■ **Input records**
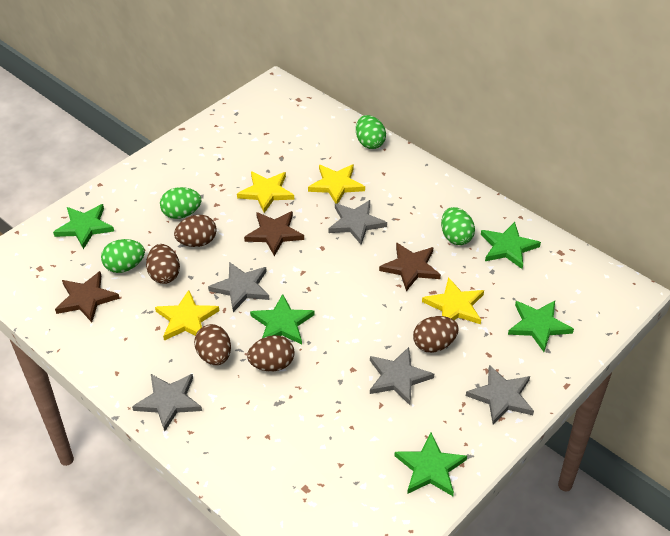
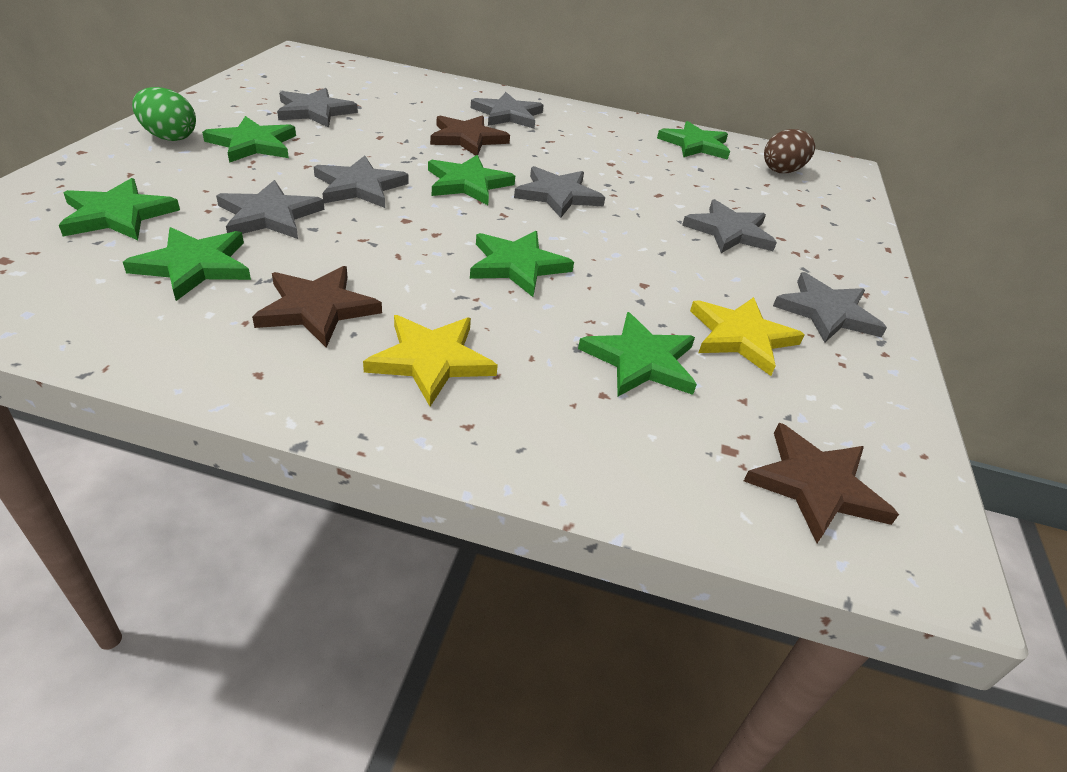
brown egg: 5 -> 1
green egg: 4 -> 1
green star: 5 -> 7
grey star: 5 -> 7
yellow star: 4 -> 2

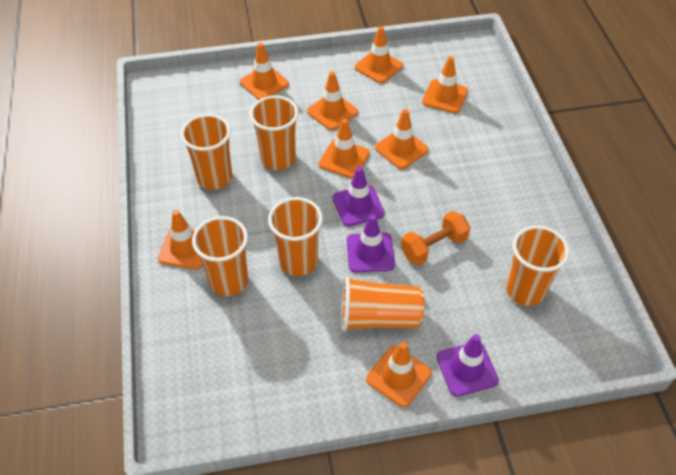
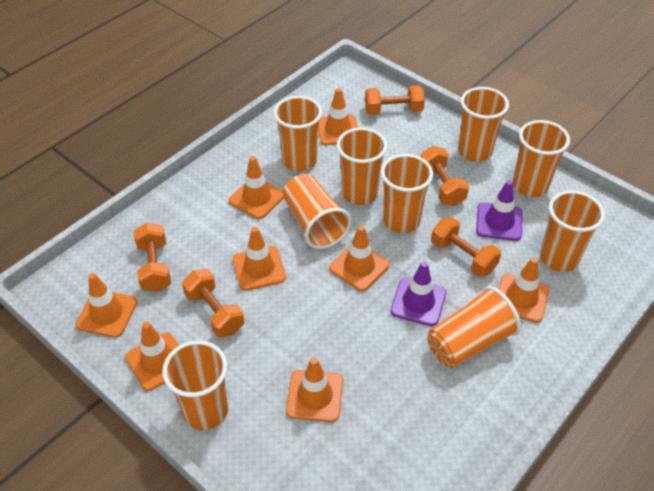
orange cup: 6 -> 9
orange dumbbell: 1 -> 5
purple traffic cone: 3 -> 2

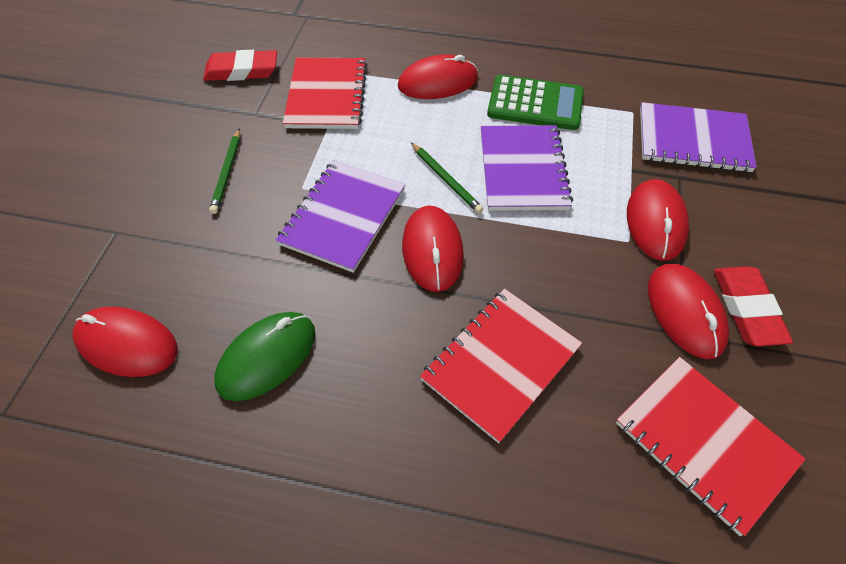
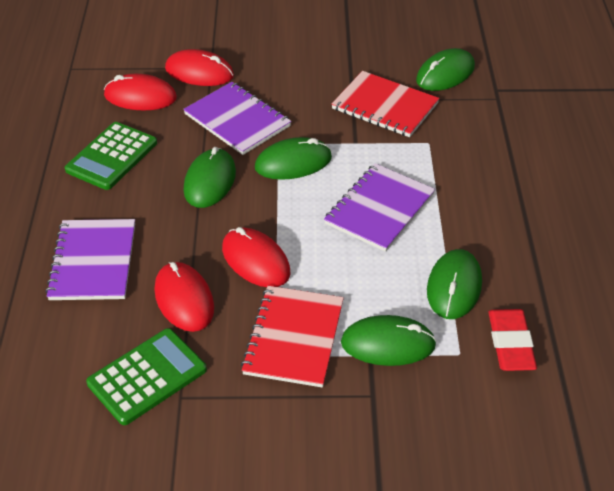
green calculator: 1 -> 2
green mouse: 1 -> 5
green pencil: 2 -> 0
red eraser: 2 -> 1
red mouse: 5 -> 4
red notebook: 3 -> 2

■ **What to produce**
Nothing but an exact copy of the data, without pictures, should be returned.

■ **Written response**
brown egg: 5 -> 1
green egg: 4 -> 1
green star: 5 -> 7
grey star: 5 -> 7
yellow star: 4 -> 2

orange cup: 6 -> 9
orange dumbbell: 1 -> 5
purple traffic cone: 3 -> 2

green calculator: 1 -> 2
green mouse: 1 -> 5
green pencil: 2 -> 0
red eraser: 2 -> 1
red mouse: 5 -> 4
red notebook: 3 -> 2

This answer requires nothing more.